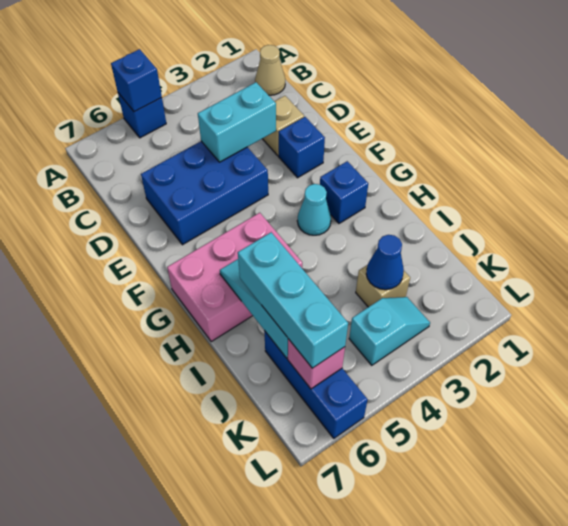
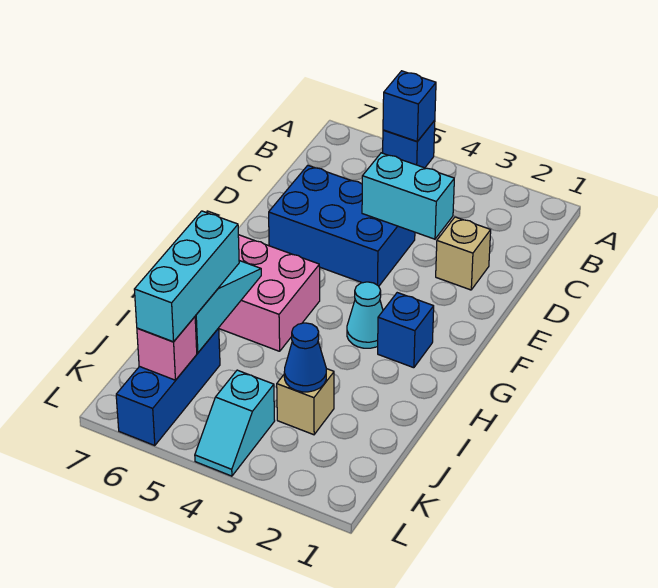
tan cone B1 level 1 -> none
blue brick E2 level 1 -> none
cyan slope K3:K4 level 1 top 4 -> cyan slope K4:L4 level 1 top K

* * *

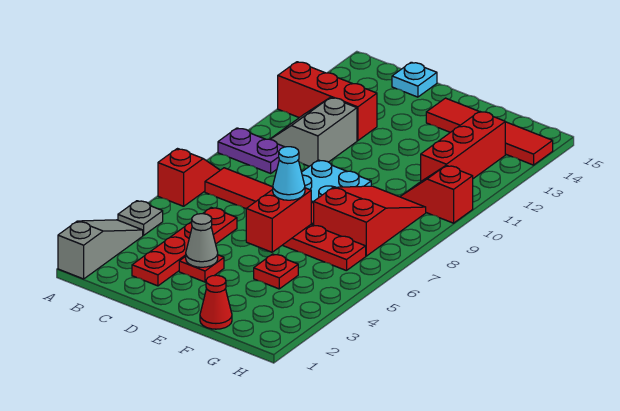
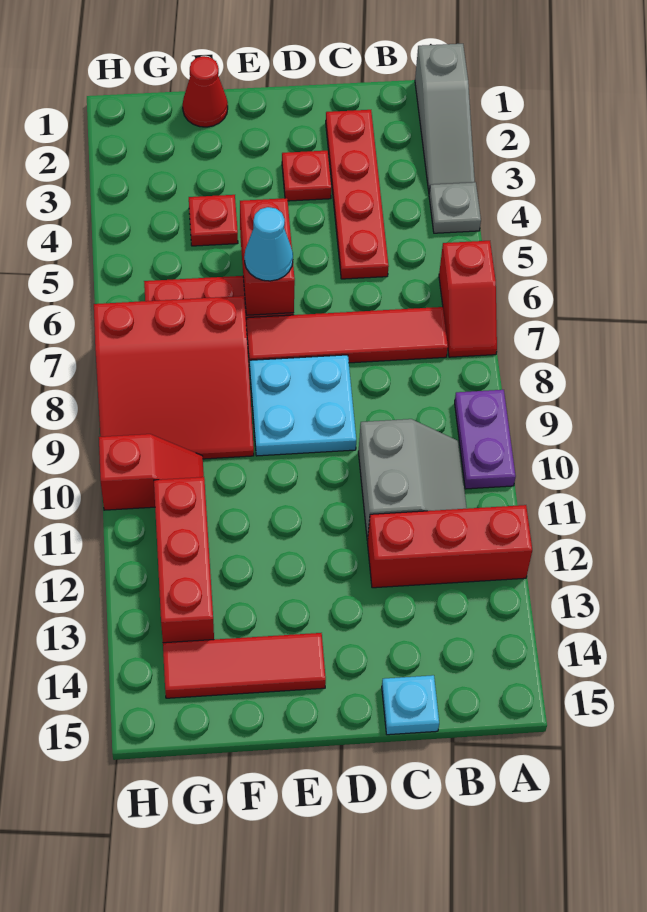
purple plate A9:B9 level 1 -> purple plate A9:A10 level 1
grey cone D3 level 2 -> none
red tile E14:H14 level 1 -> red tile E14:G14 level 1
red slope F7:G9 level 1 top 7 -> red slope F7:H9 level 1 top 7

...

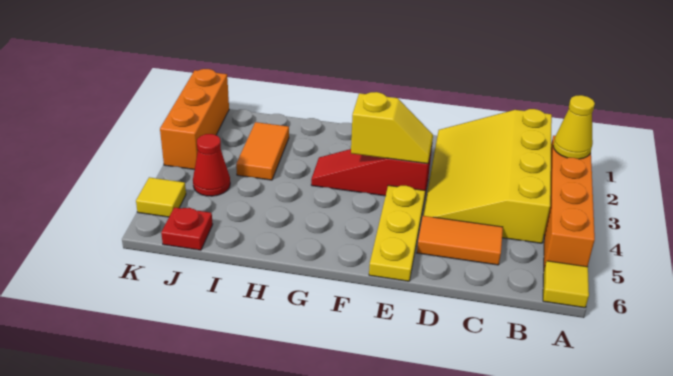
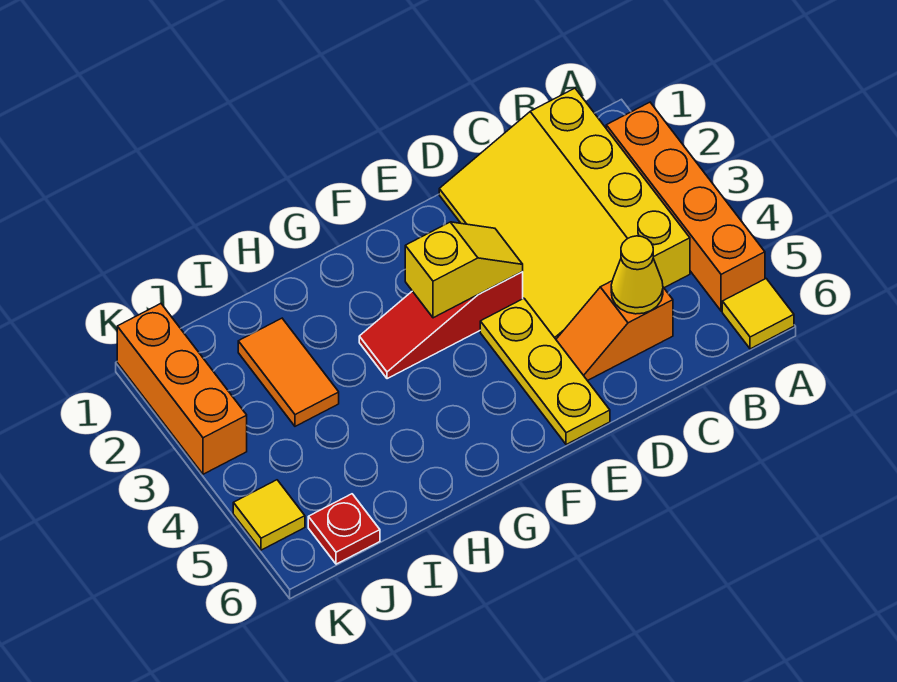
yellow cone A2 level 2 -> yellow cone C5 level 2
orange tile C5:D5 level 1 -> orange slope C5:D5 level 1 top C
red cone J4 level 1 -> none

(Problem to work on):
Among the records above, which lines hold the word "none"? Copy each one.

(Result of this task):
tan cone B1 level 1 -> none
blue brick E2 level 1 -> none
grey cone D3 level 2 -> none
red cone J4 level 1 -> none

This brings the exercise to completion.